> [Provided material]
============================================================

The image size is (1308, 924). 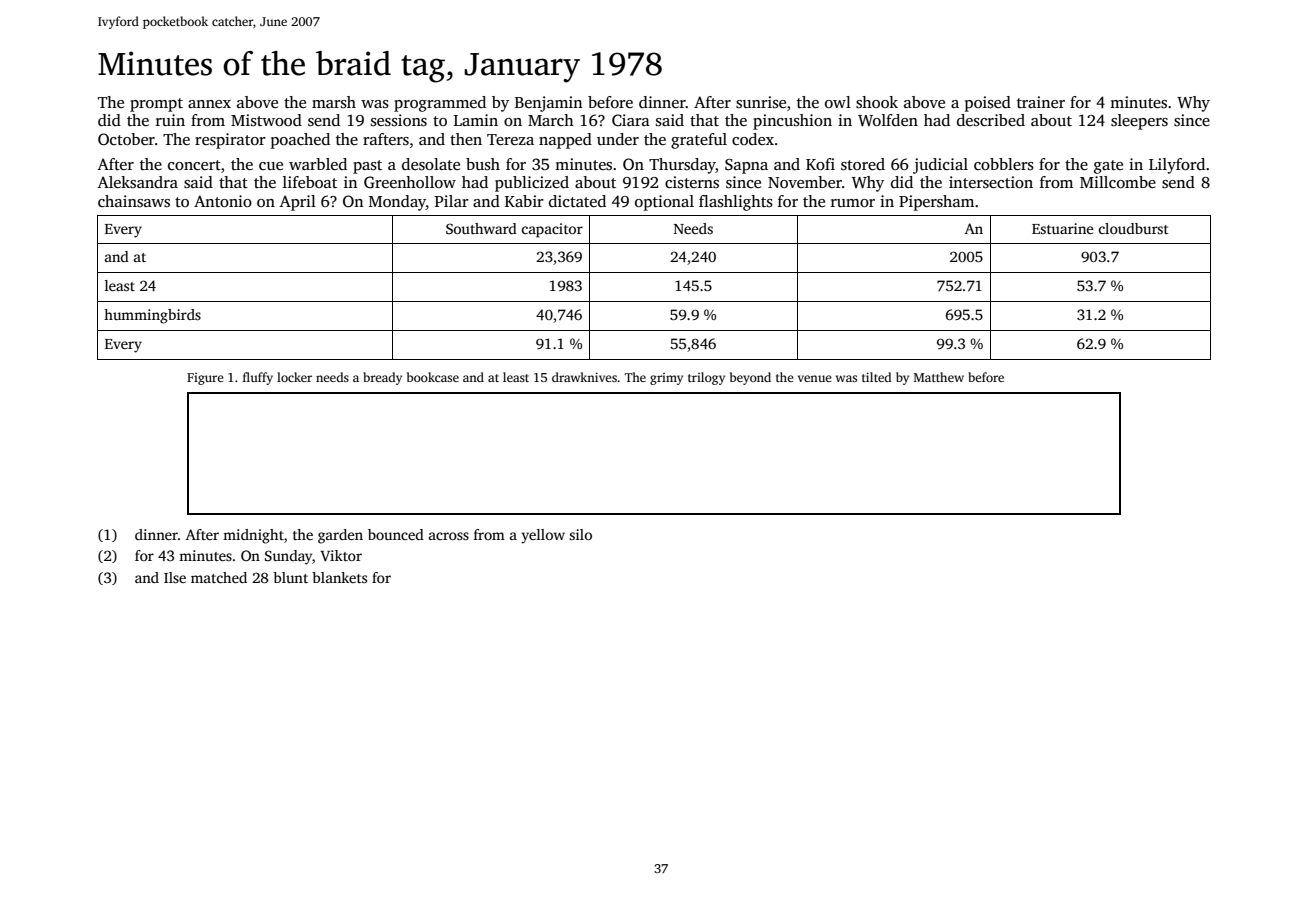 I want to click on cloudburst, so click(x=1134, y=228).
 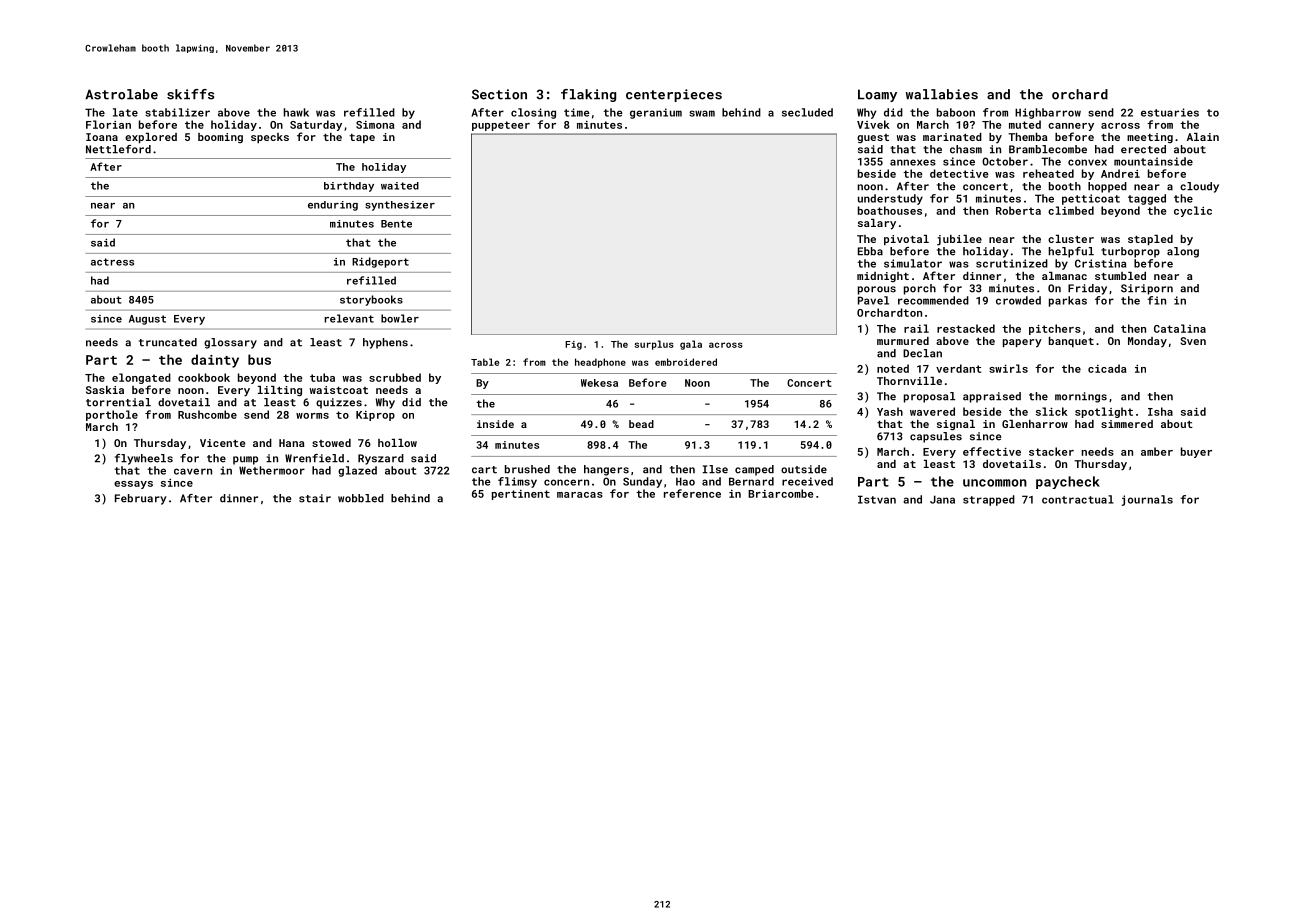 What do you see at coordinates (599, 383) in the screenshot?
I see `Wekesa` at bounding box center [599, 383].
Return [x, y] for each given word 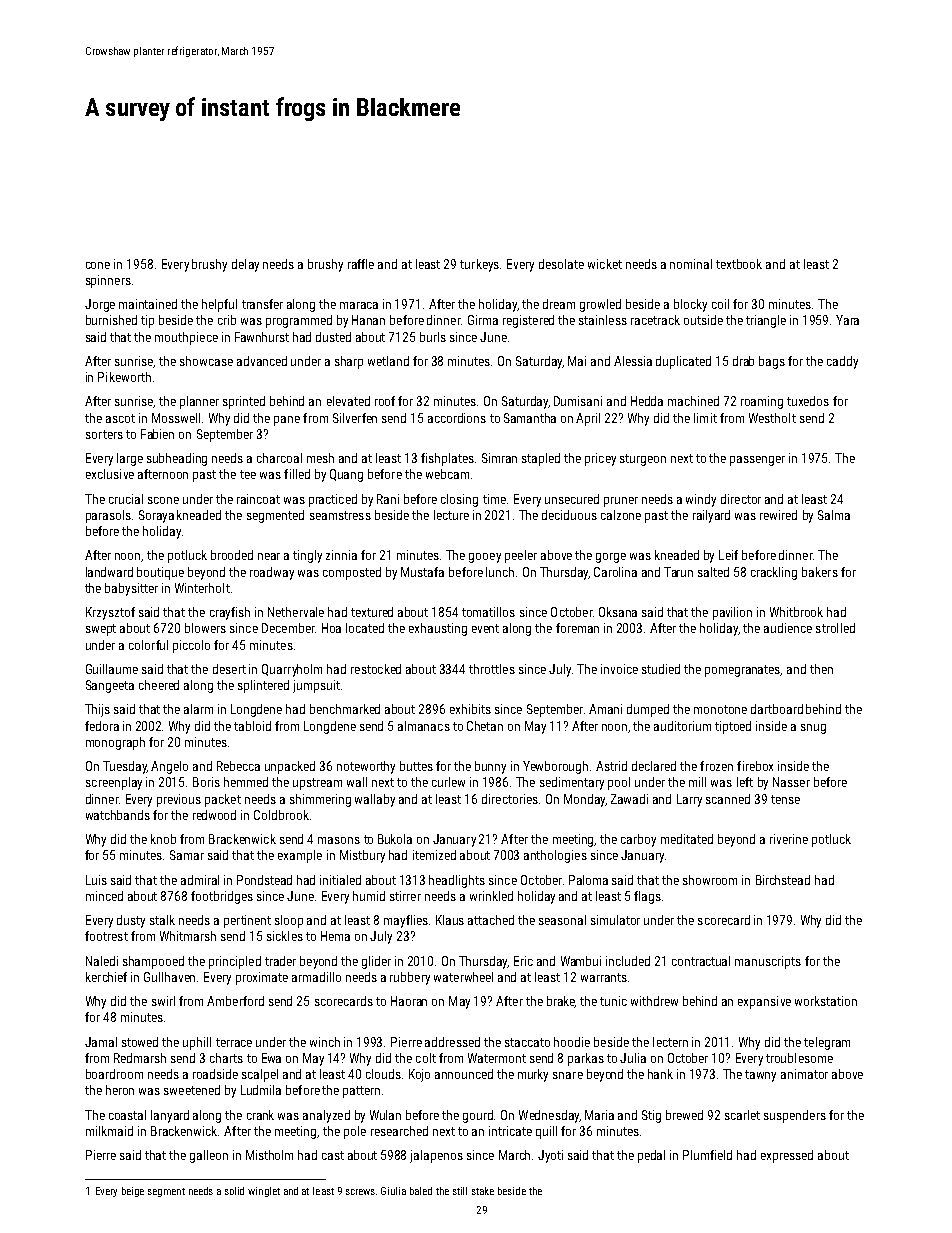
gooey [485, 558]
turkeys [479, 265]
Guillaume [112, 669]
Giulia [393, 1191]
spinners [108, 281]
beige [133, 1192]
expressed [787, 1156]
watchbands [118, 815]
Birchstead [783, 880]
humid [369, 896]
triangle [766, 321]
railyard [711, 516]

============================================================

> [Work instructions] Rewrite the lines from the one containing "Guillaume [112, 669]" through the end of the lines above, and only those lines. Keep each word as it is and adjust every coordinate in their answers by -78.

> [The reply]
Guillaume [34, 591]
Giulia [315, 1113]
spinners [30, 203]
beige [55, 1114]
expressed [709, 1078]
watchbands [40, 737]
Birchstead [705, 802]
humid [291, 818]
triangle [688, 243]
railyard [633, 438]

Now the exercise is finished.